[Before-and-after object listings]
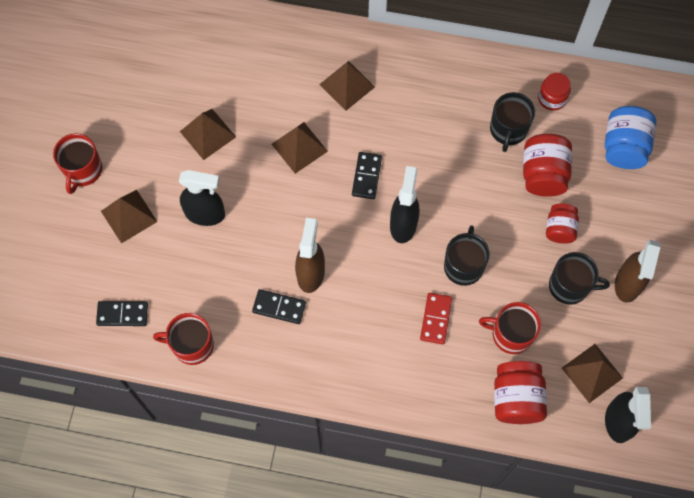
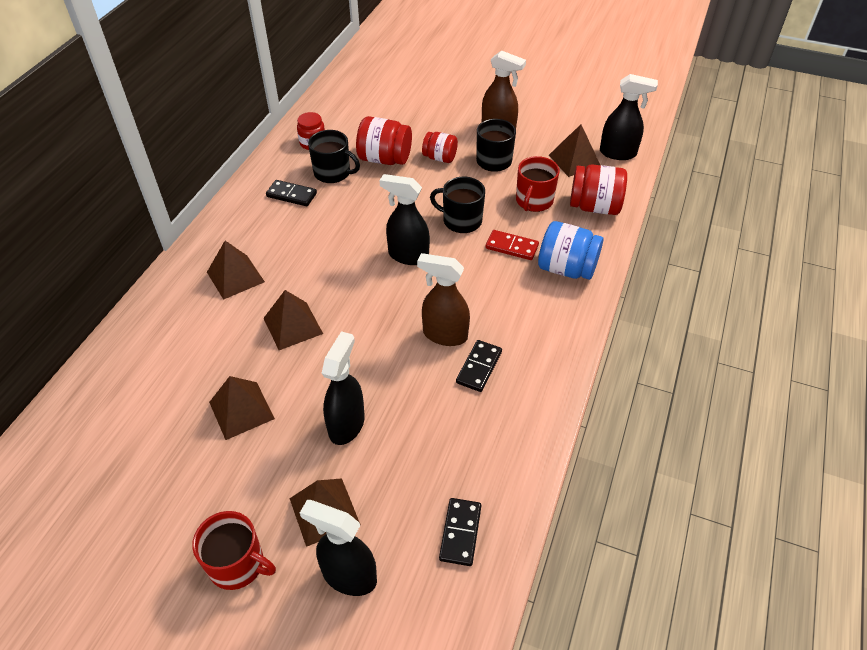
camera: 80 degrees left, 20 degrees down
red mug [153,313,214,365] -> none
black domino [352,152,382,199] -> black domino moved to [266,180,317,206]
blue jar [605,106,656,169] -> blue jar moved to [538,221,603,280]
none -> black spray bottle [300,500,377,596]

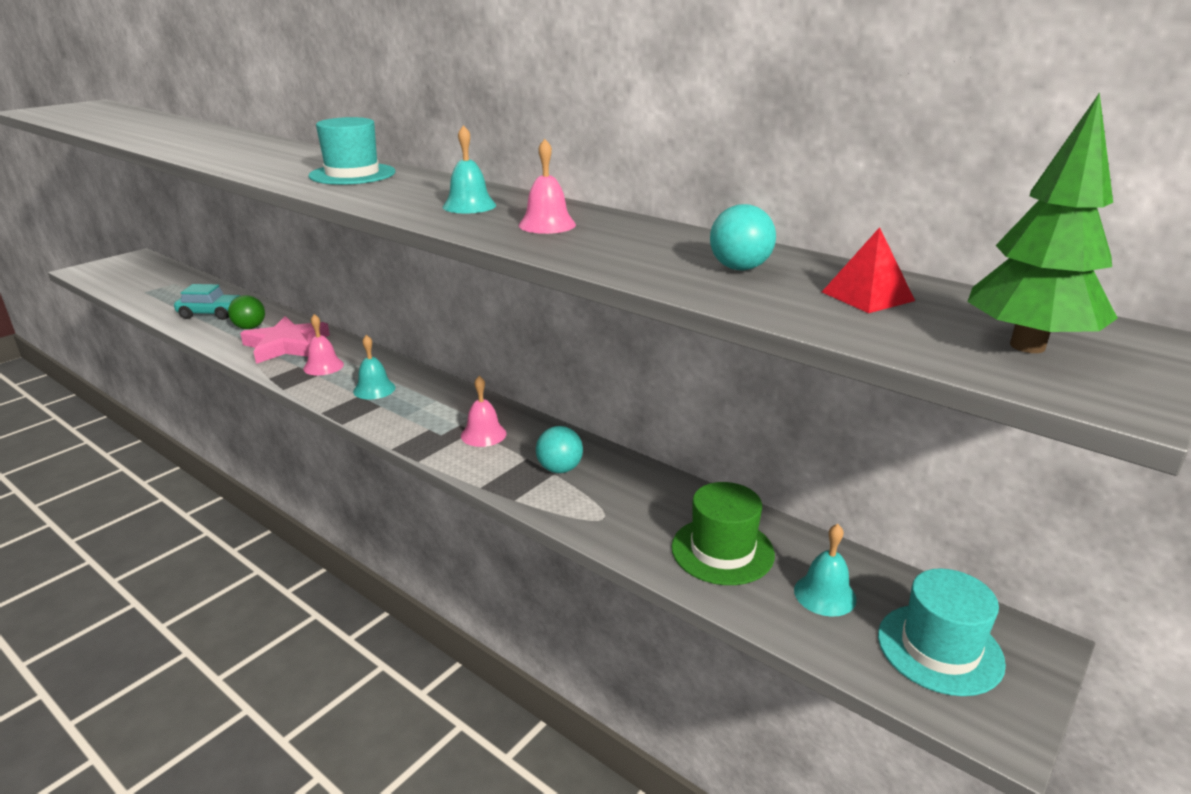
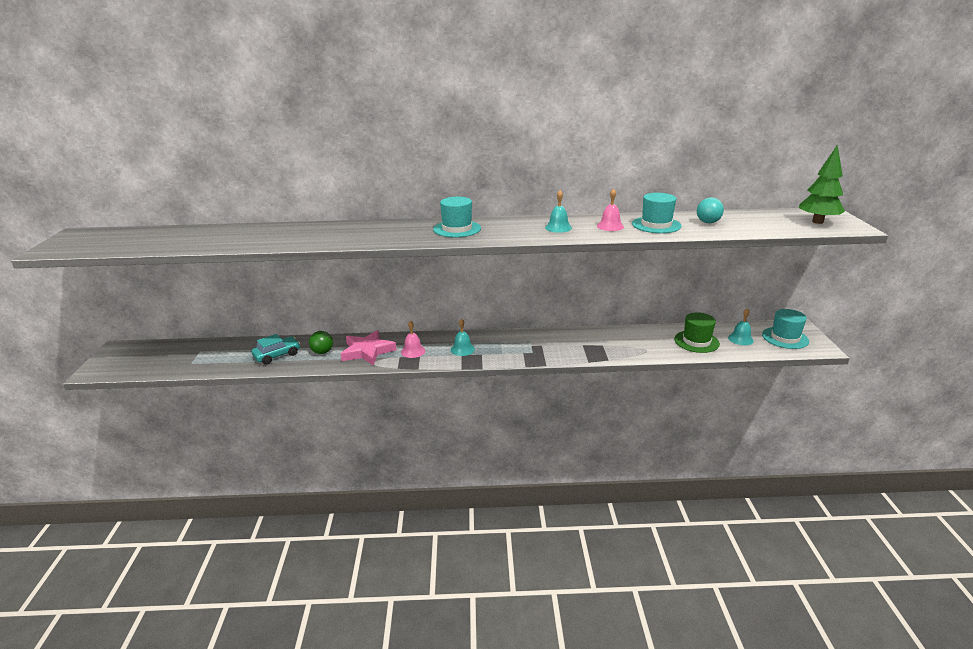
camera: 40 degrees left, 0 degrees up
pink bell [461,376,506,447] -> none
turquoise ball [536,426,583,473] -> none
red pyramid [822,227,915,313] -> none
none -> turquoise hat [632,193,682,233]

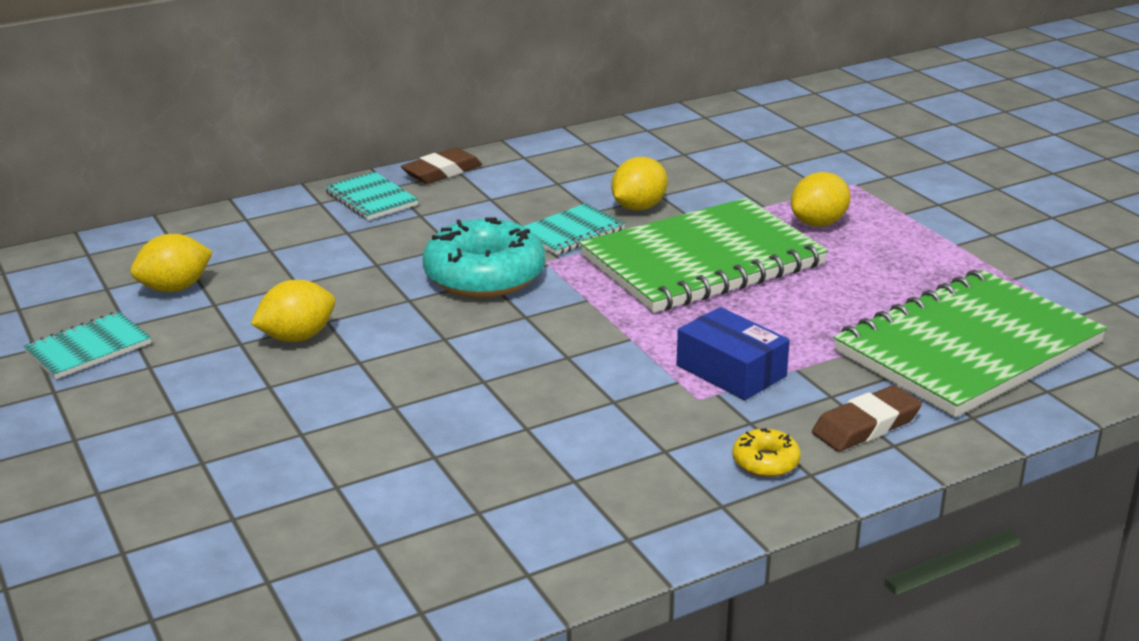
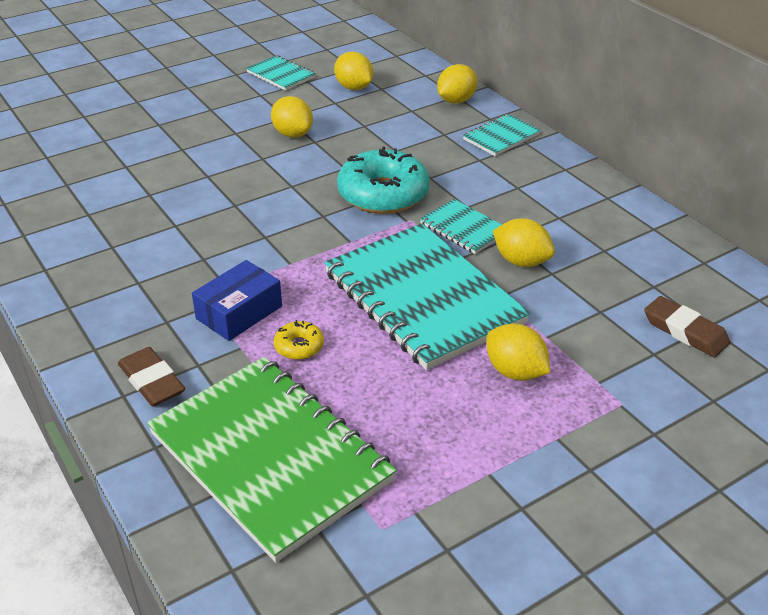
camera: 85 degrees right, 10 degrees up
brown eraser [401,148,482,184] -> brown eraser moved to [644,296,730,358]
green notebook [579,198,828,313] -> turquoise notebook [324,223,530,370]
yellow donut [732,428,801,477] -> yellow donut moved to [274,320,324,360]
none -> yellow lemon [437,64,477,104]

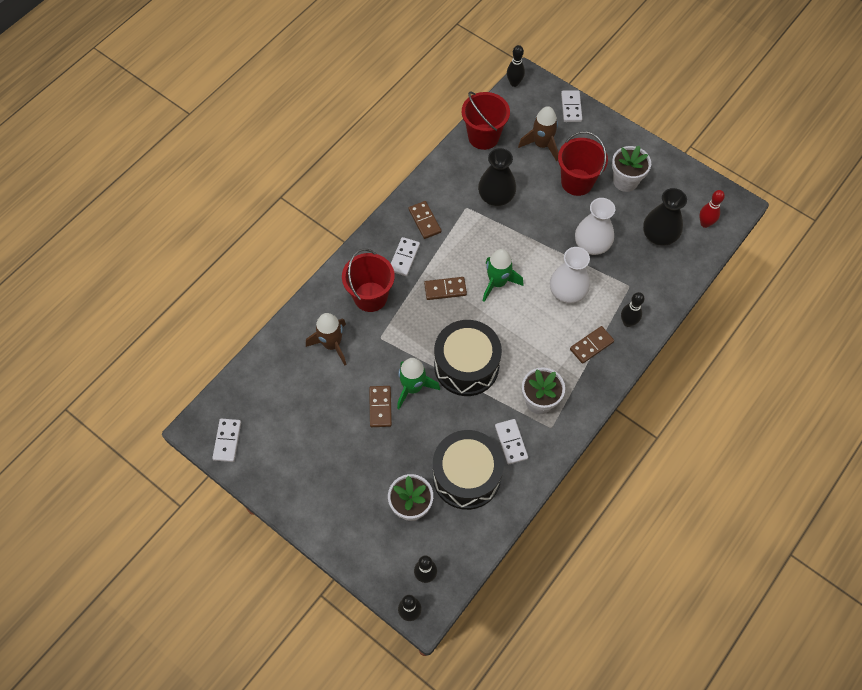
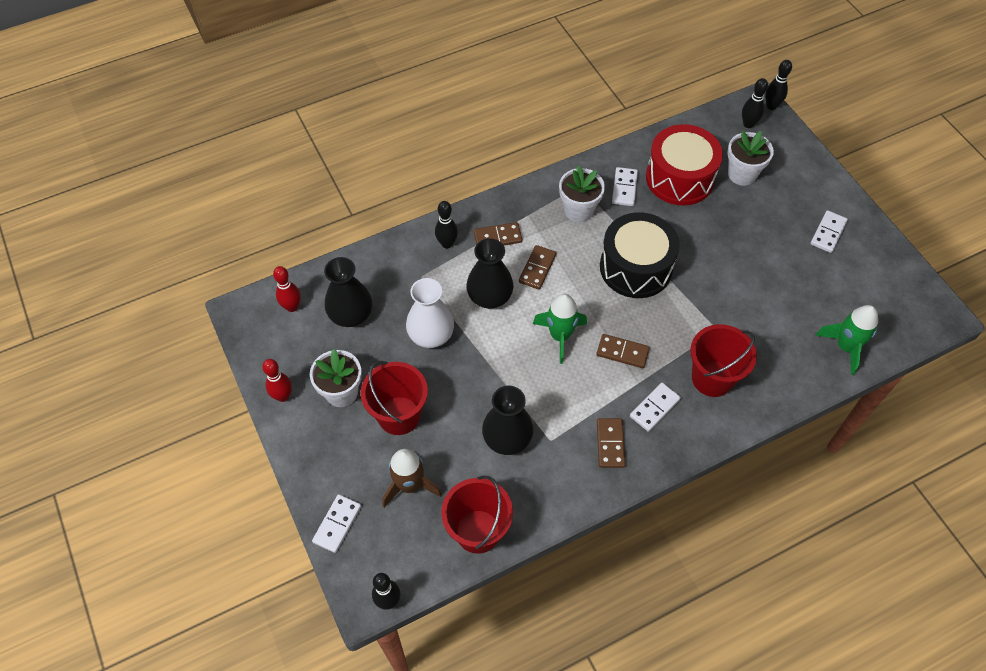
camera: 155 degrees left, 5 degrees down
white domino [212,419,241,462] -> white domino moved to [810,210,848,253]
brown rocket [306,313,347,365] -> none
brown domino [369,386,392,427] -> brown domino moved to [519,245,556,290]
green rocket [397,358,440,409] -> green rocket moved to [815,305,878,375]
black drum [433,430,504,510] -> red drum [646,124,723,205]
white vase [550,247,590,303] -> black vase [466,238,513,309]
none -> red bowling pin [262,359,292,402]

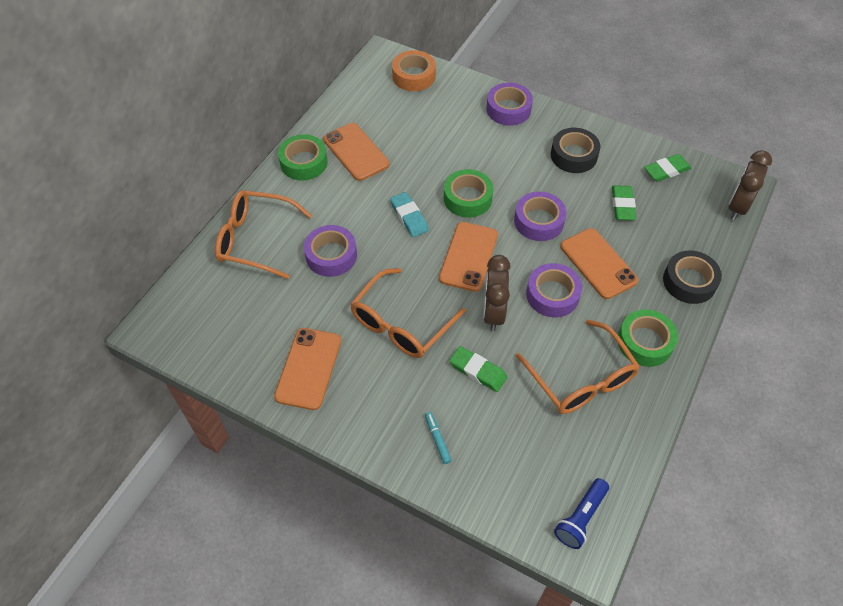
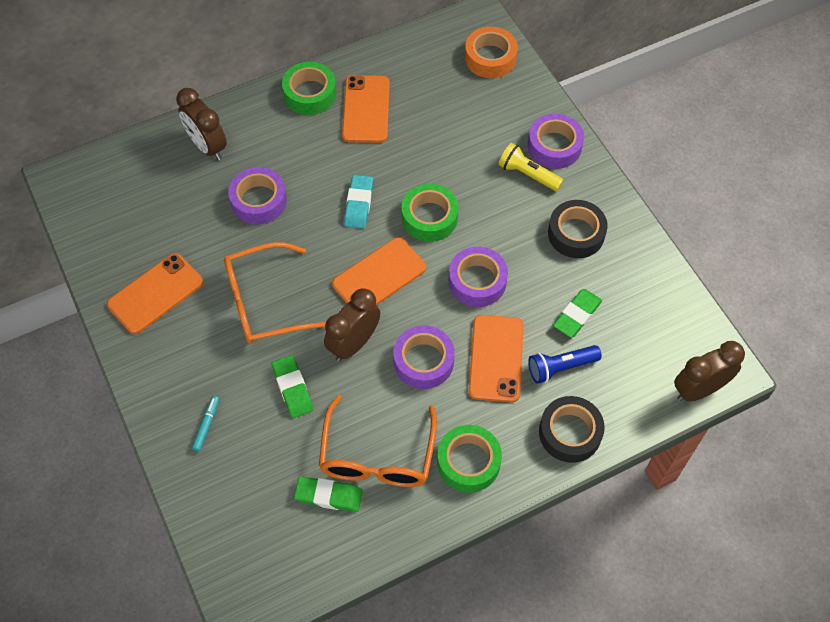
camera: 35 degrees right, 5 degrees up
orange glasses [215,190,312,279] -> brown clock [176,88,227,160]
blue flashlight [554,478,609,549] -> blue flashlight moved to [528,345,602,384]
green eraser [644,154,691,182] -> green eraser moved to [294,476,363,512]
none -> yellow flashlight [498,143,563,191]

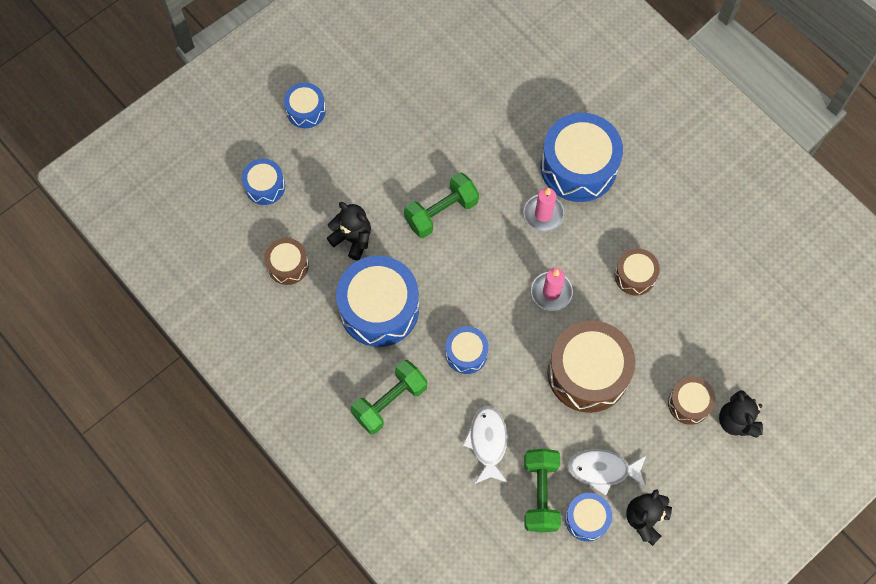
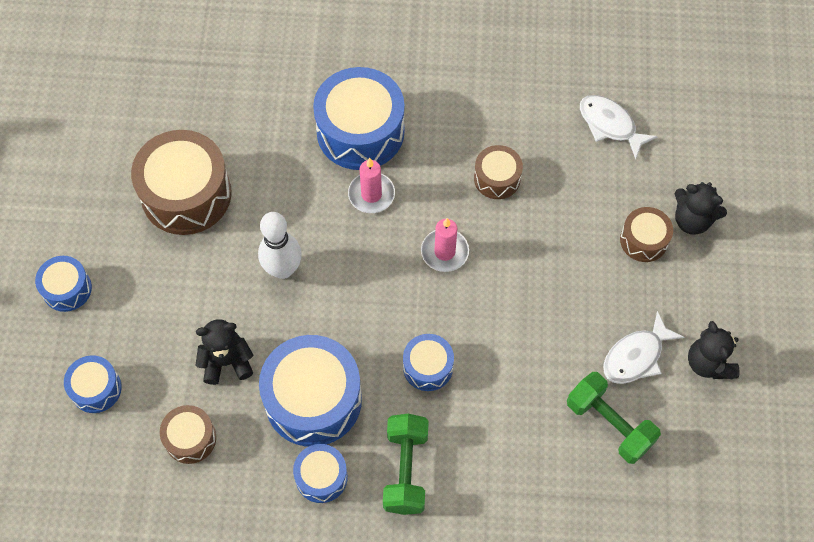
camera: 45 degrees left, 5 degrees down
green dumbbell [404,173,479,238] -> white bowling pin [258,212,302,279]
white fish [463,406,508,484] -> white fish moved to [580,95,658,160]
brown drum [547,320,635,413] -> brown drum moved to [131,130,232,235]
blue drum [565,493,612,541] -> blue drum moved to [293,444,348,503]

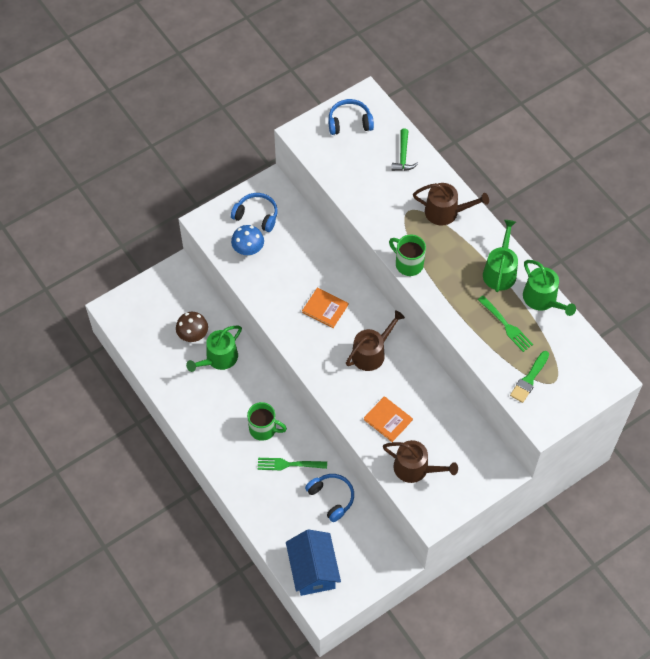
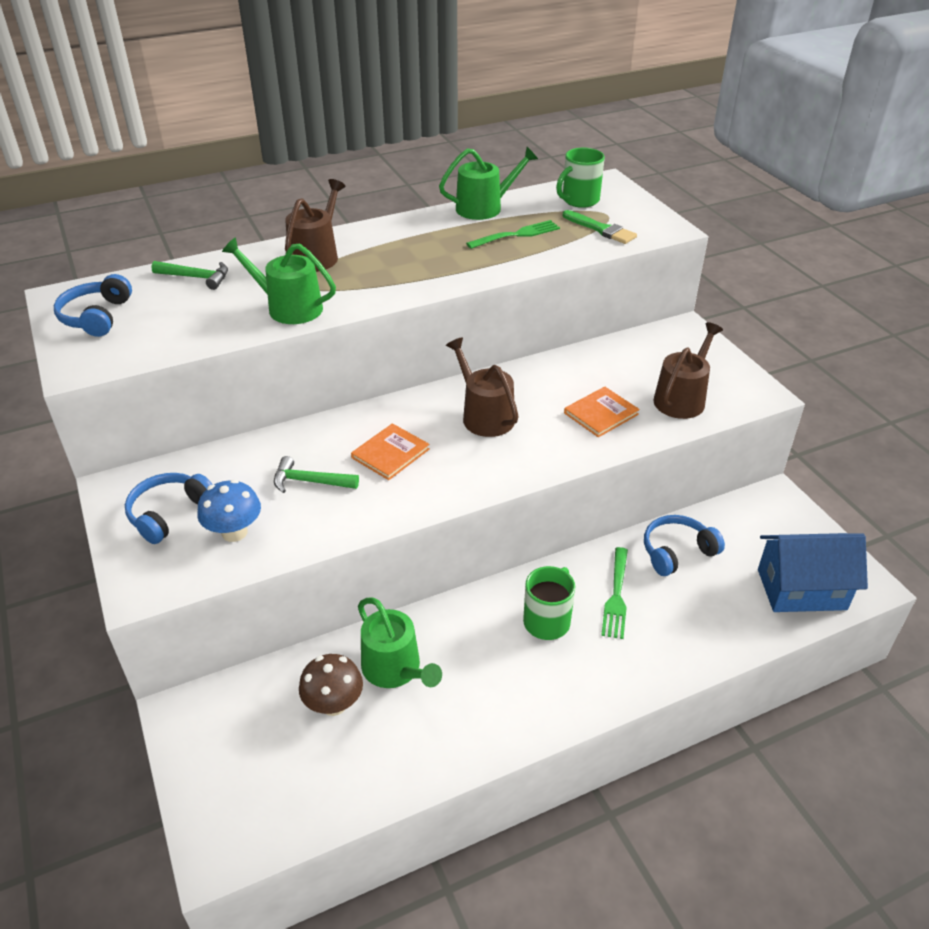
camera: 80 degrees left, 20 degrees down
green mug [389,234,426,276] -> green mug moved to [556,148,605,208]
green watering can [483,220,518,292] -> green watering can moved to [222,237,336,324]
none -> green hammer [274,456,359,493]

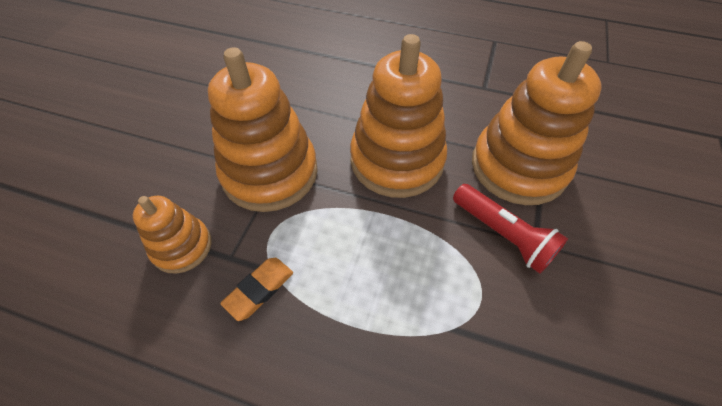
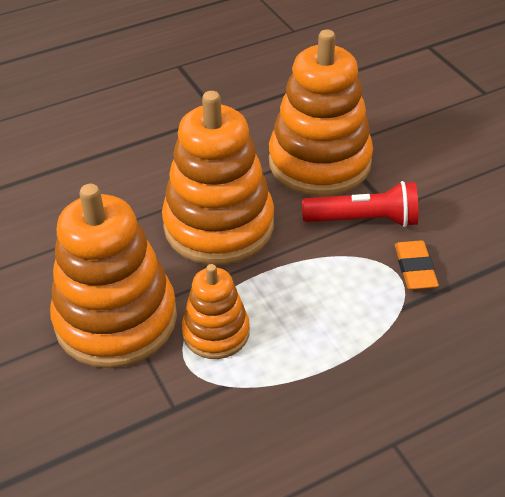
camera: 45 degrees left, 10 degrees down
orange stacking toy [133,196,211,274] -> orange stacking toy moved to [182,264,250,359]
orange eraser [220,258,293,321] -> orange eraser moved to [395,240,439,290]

Problem to work on
When a line in the data contains the string "bowling", copy that line.

Written solution
none -> red bowling pin [262,359,292,402]
green dumbbell [404,173,479,238] -> white bowling pin [258,212,302,279]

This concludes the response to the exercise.